WHAT IS REQUIRED:
Where a line below holds the string "width", copy that line.

DATA SECTION:
.....
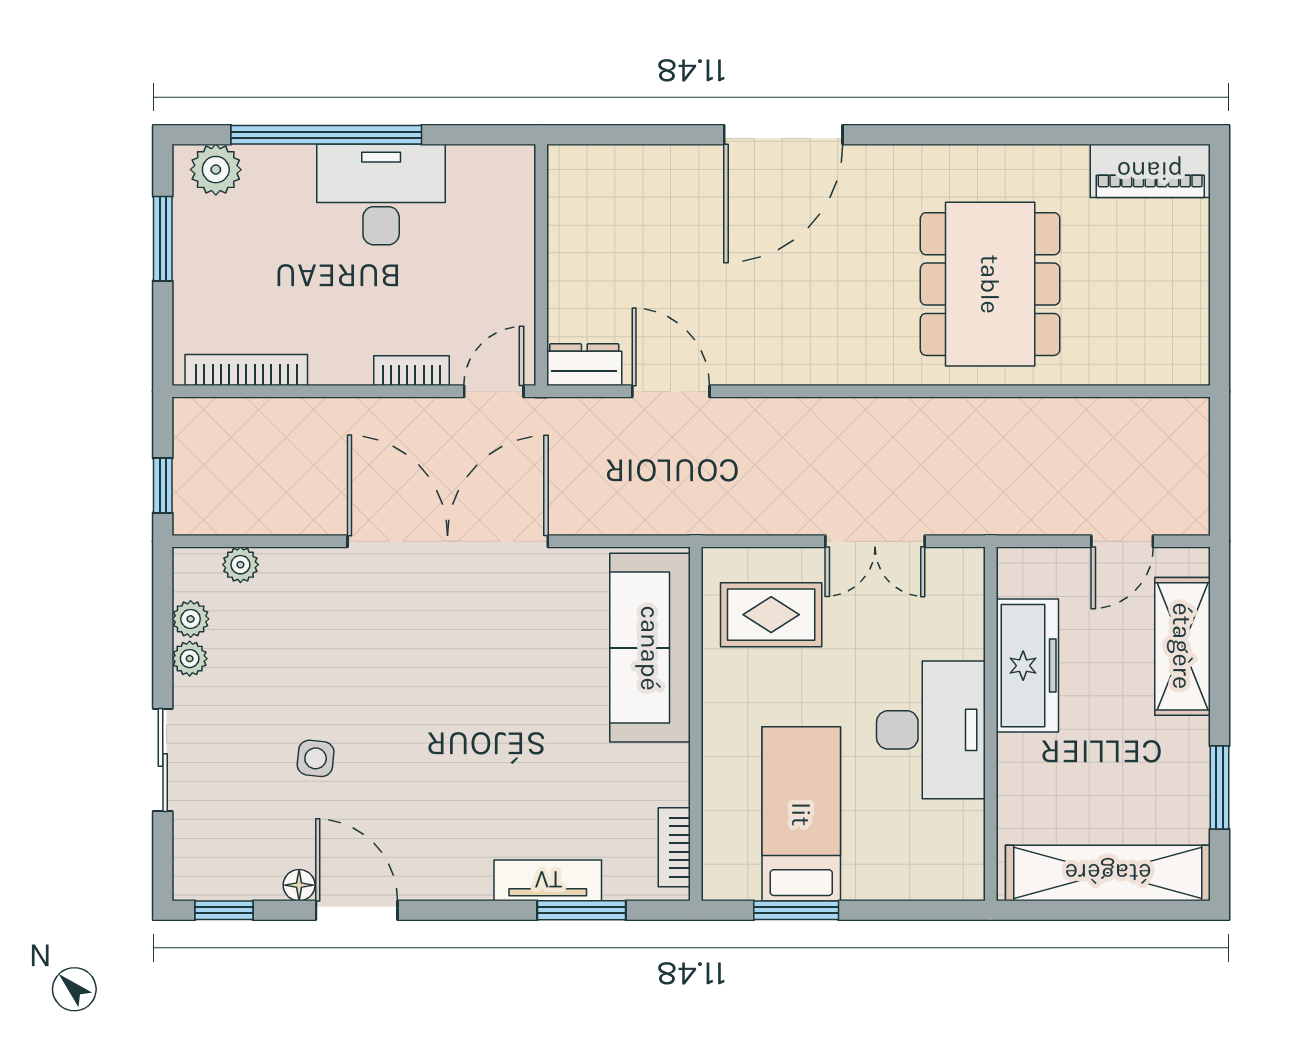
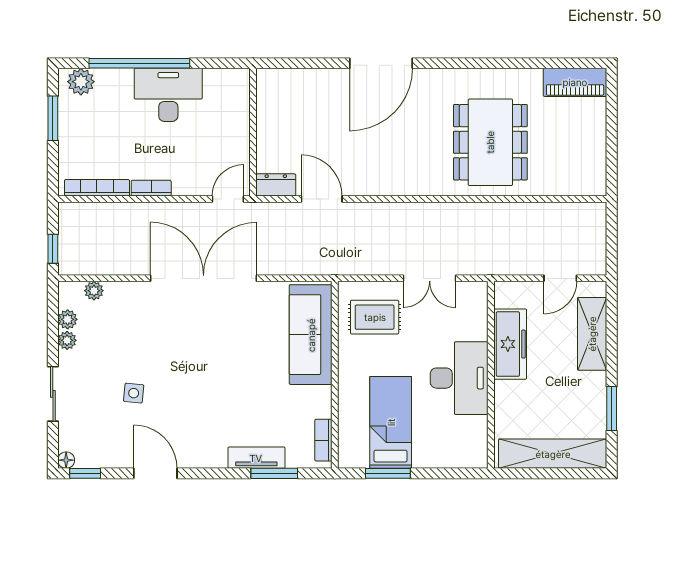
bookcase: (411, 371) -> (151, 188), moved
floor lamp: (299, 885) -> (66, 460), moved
.....
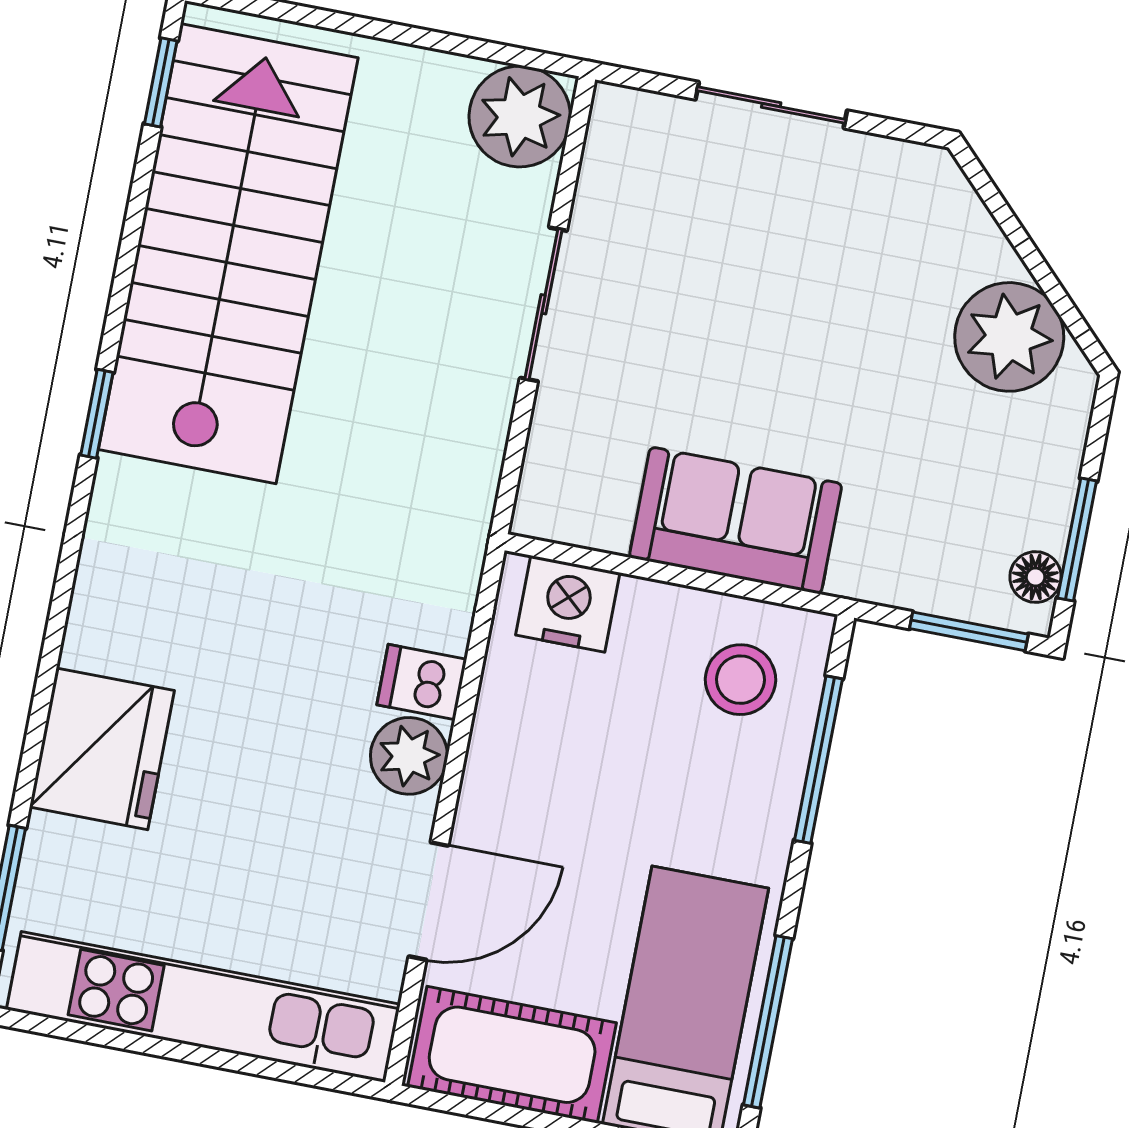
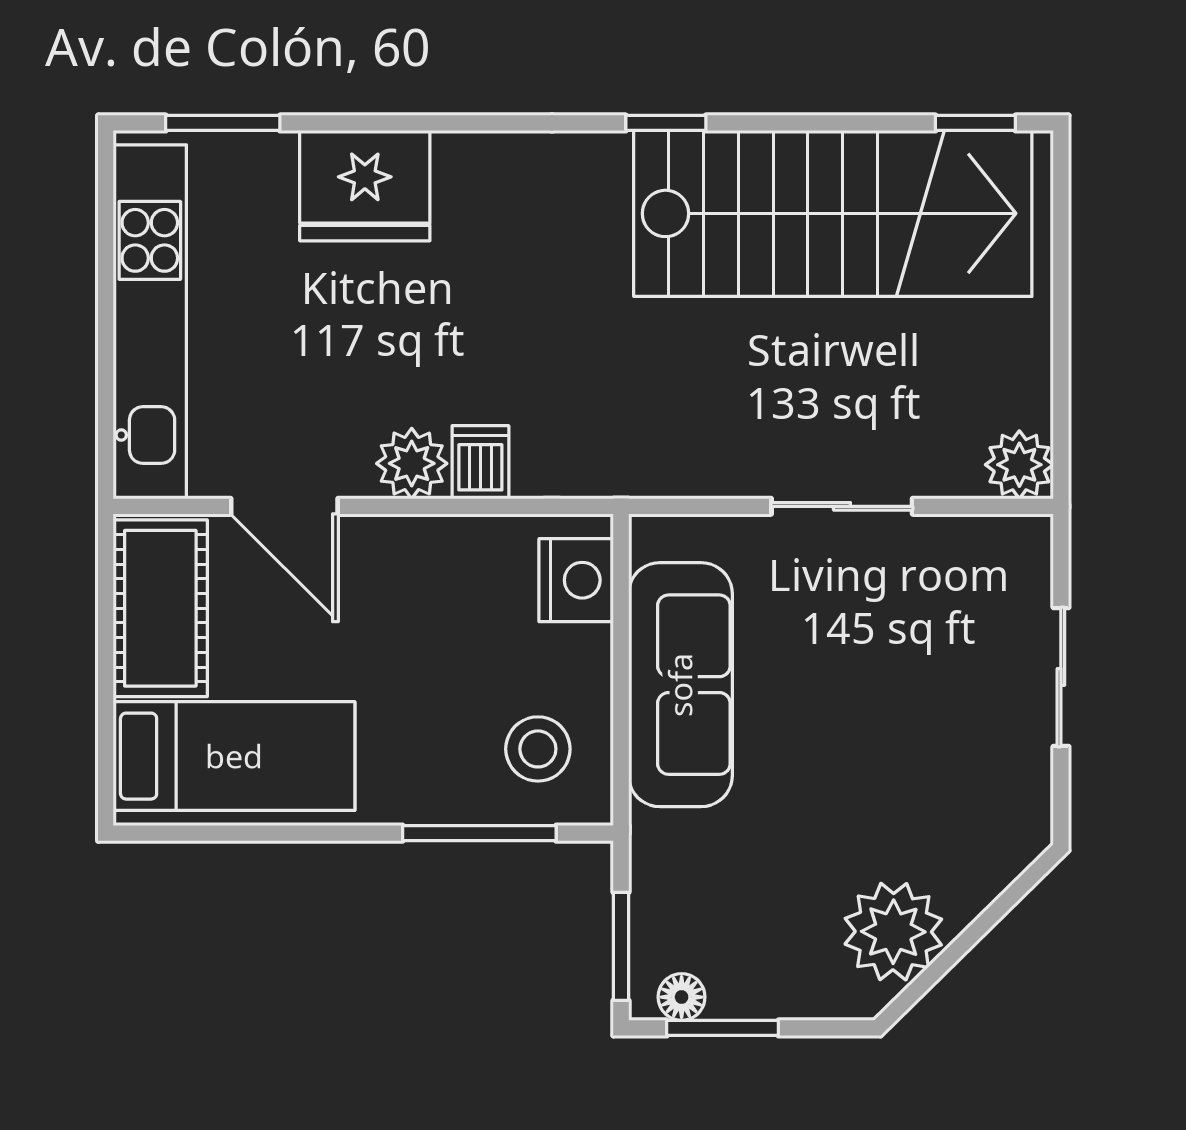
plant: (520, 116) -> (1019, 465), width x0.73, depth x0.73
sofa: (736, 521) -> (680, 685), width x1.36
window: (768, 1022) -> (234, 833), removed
.....
RESPONSE FOR THIS EXERCISE:
plant: (520, 116) -> (1019, 465), width x0.73, depth x0.73
sofa: (736, 521) -> (680, 685), width x1.36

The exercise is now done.